§ EXTRACTED DATA

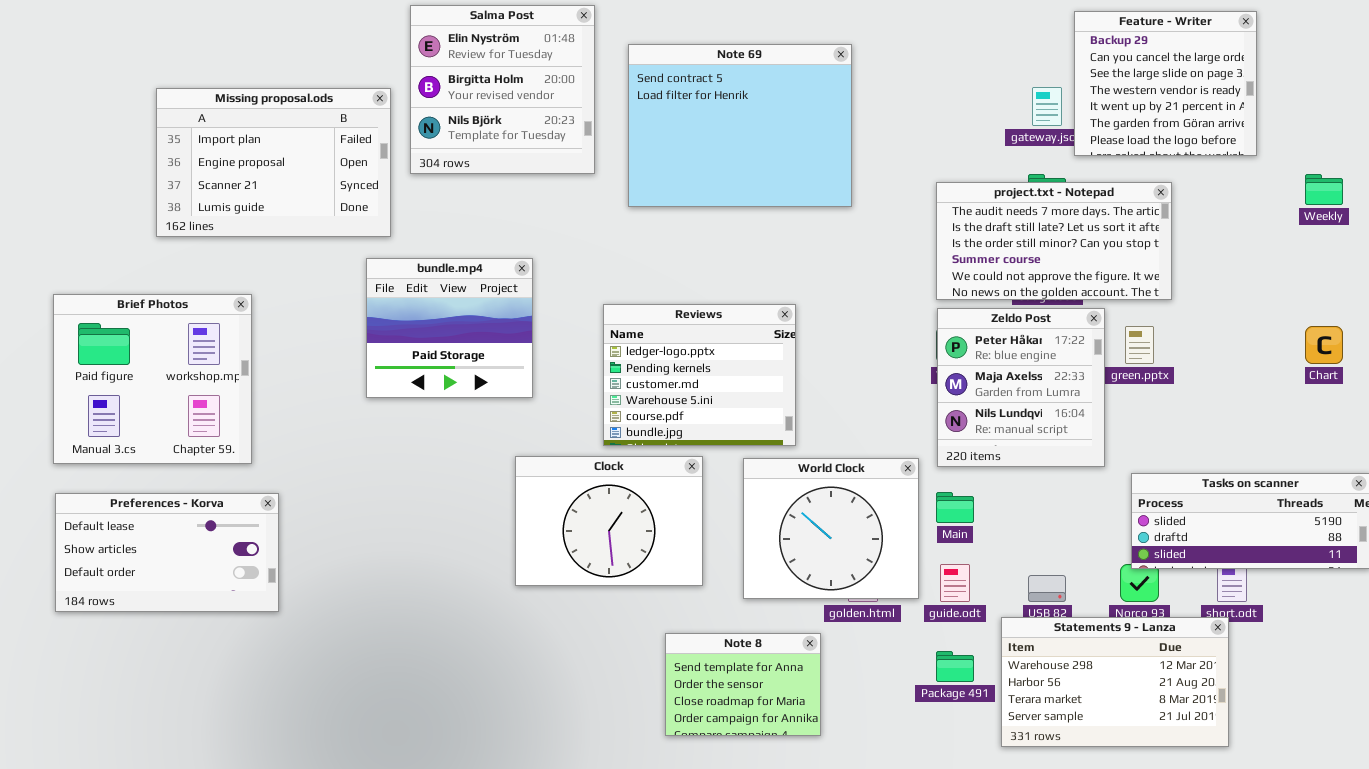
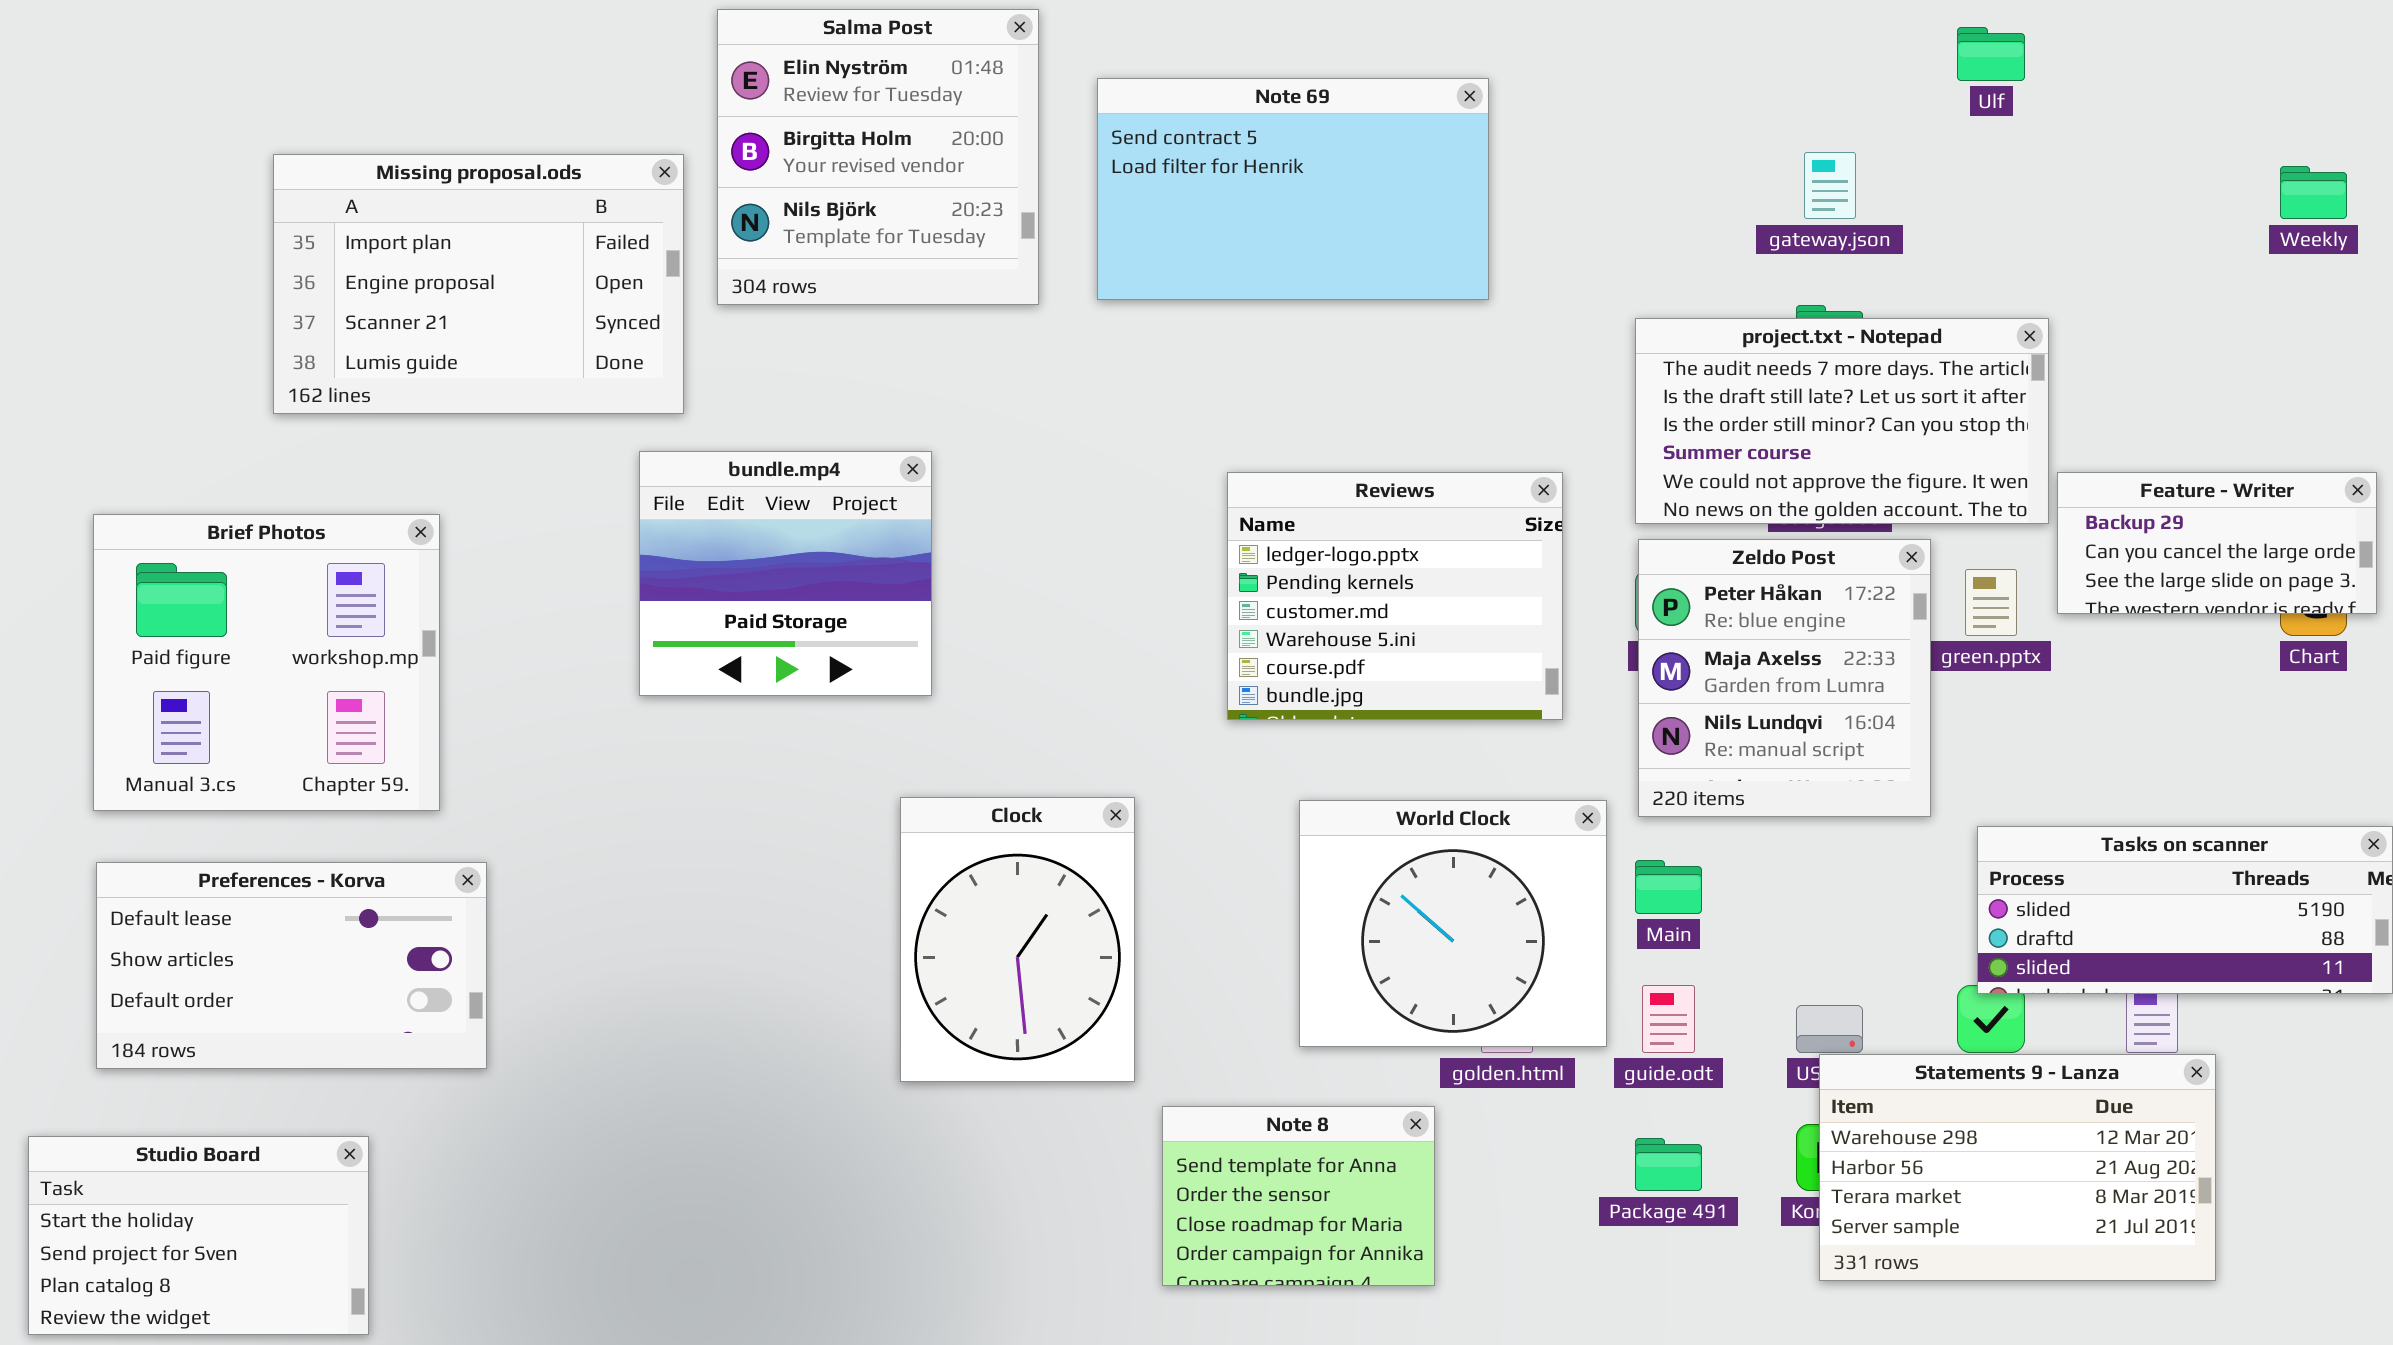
Feature - Writer: [1074,11,1257,156] -> [2057,472,2377,614], moved, resized
Note 69: [628,44,852,207] -> [1097,78,1489,300], resized
Weekly: [1305,174,1343,205] -> [2280,166,2347,219], moved
Reviews: [603,304,796,446] -> [1227,472,1563,720], moved
Clock: [515,456,703,586] -> [900,797,1135,1082], resized
Statements 9 - Lanza: [1001,617,1229,747] -> [1819,1054,2216,1281], moved
Studio Board: none -> [28,1136,369,1335], opened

§ TASK OBJECTIVE
Everything in the records above must be repeated exactly, apart from the pictures.

§ ANSWER FOR THIS EXERCISE
Feature - Writer: [1074,11,1257,156] -> [2057,472,2377,614], moved, resized
Note 69: [628,44,852,207] -> [1097,78,1489,300], resized
Weekly: [1305,174,1343,205] -> [2280,166,2347,219], moved
Reviews: [603,304,796,446] -> [1227,472,1563,720], moved
Clock: [515,456,703,586] -> [900,797,1135,1082], resized
Statements 9 - Lanza: [1001,617,1229,747] -> [1819,1054,2216,1281], moved
Studio Board: none -> [28,1136,369,1335], opened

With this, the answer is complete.